_Your instructions_
Below are entries. Give back exactly the lines from the one containing "- relocated: rosy" through the one containing "camera: 30 degrees right, 15 degrees up", inclusive, without the pictures.

(Object matching data)
▬▬▬▬▬▬
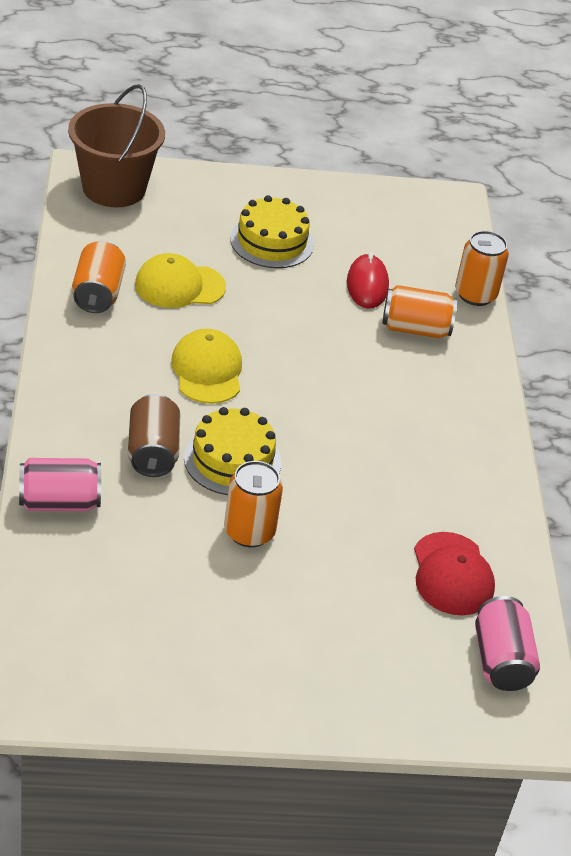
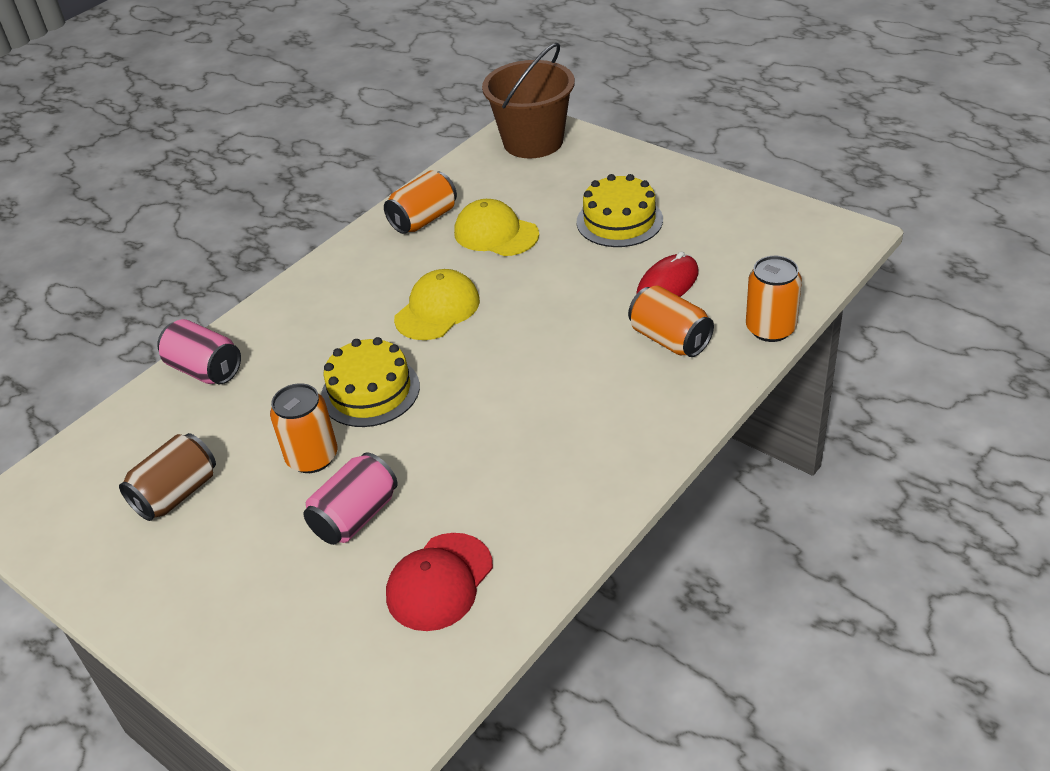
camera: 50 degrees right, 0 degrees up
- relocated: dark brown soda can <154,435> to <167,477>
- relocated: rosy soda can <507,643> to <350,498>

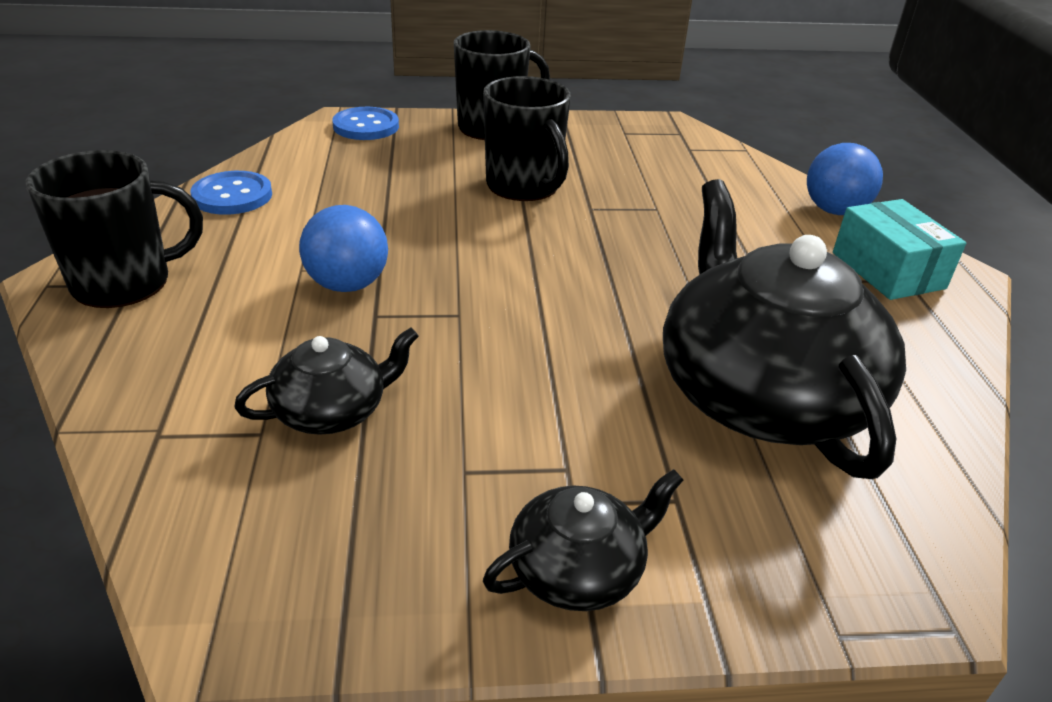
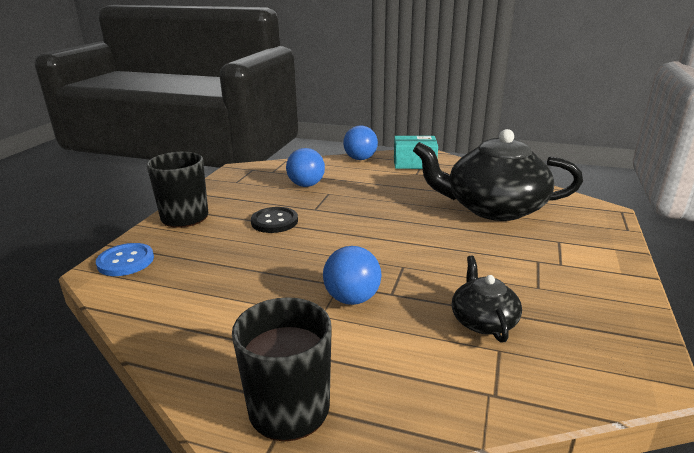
camera: 65 degrees left, 10 degrees down
- missing: blue button <231,193>
- exchanged: jet-black coffee mug <527,138> to jet-black button <274,220>
- missing: jet-black tea pot <583,540>
- appeared: blue sphere <305,167>

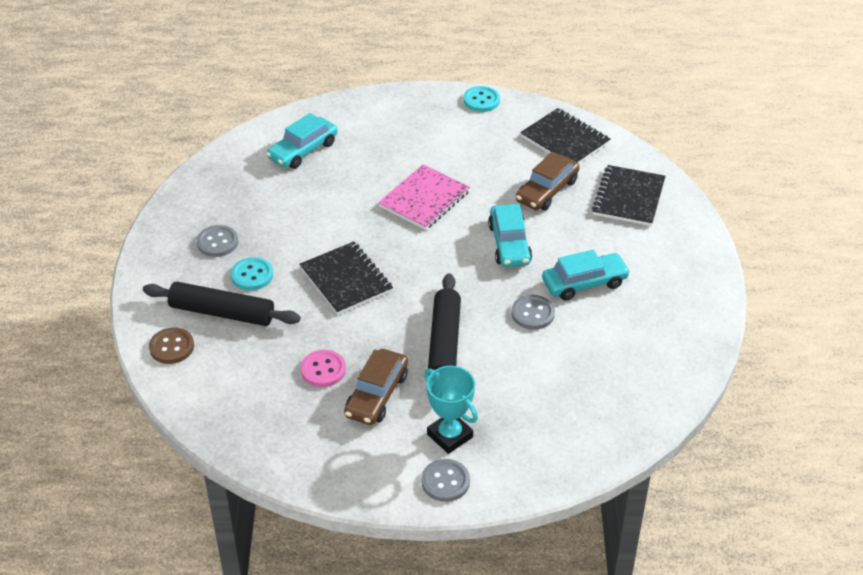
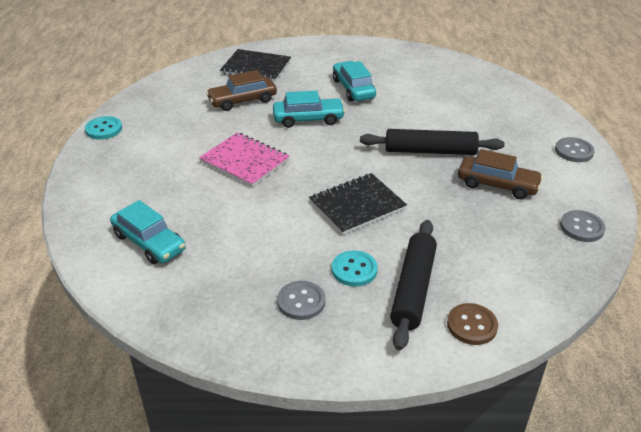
camera: 90 degrees left, 5 degrees down
- missing: rosy button <323,368>
- missing: aqua trophy <451,410>
- relocated: ash-grey button <533,312> to <583,226>
- spun: dark brown toy car <548,181> = <241,90> 120 degrees clockwise
- missing: jet-black notebook <565,136>

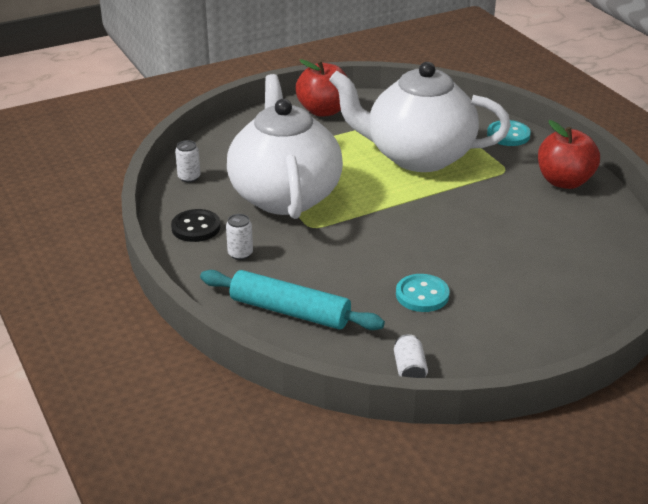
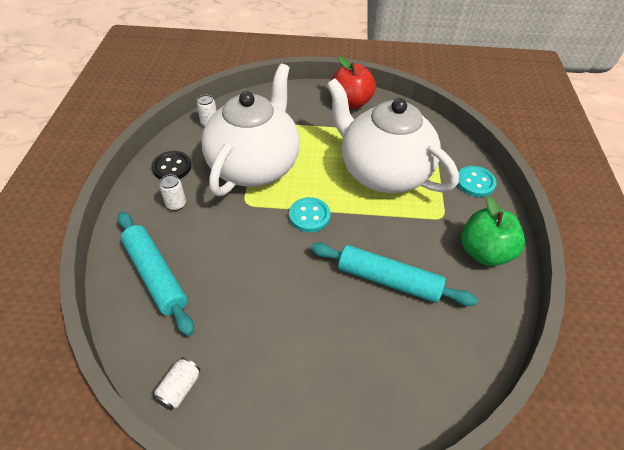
camera: 30 degrees right, 15 degrees up
- relocated: aqua button <423,293> to <309,214>
- colour: scarlet apple <569,154> to leaf-green apple <493,231>
- appeared: aqua pastry roller <393,274>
▬▬▬▬▬▬
_Expected answer_
- relocated: rosy soda can <507,643> to <350,498>

camera: 65 degrees left, 10 degrees down
- missing: blue button <231,193>
- exchanged: jet-black coffee mug <527,138> to jet-black button <274,220>
- missing: jet-black tea pot <583,540>
- appeared: blue sphere <305,167>

camera: 90 degrees left, 5 degrees down
- missing: rosy button <323,368>
- missing: aqua trophy <451,410>
- relocated: ash-grey button <533,312> to <583,226>
- spun: dark brown toy car <548,181> = <241,90> 120 degrees clockwise
- missing: jet-black notebook <565,136>

camera: 30 degrees right, 15 degrees up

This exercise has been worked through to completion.